Exercise details
Write every line below out again exactly, images omitted.

Data
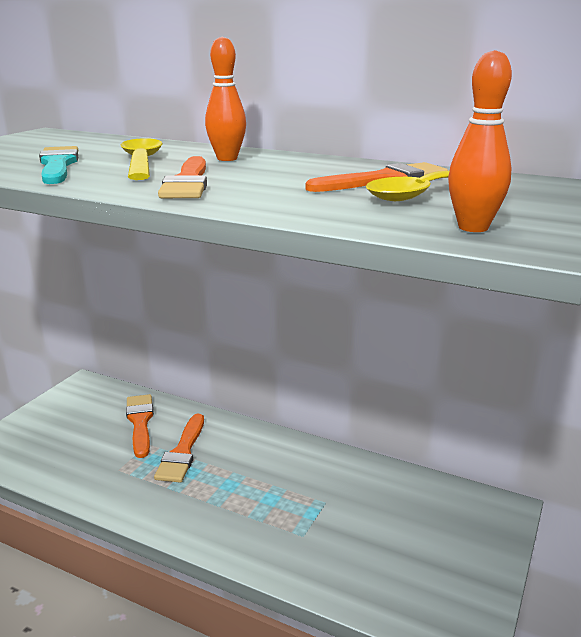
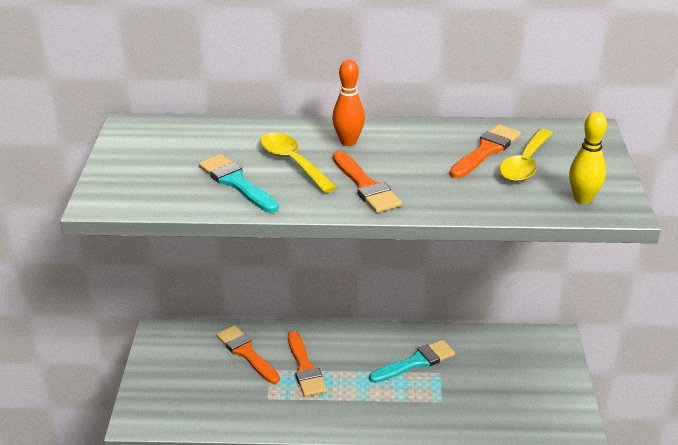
camera: 25 degrees left, 10 degrees up
(306, 482) = (415, 362): none -> turquoise brush
(473, 228) = (582, 199): orange bowling pin -> yellow bowling pin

Result of this task
camera: 25 degrees left, 10 degrees up
(306, 482) = (415, 362): none -> turquoise brush
(473, 228) = (582, 199): orange bowling pin -> yellow bowling pin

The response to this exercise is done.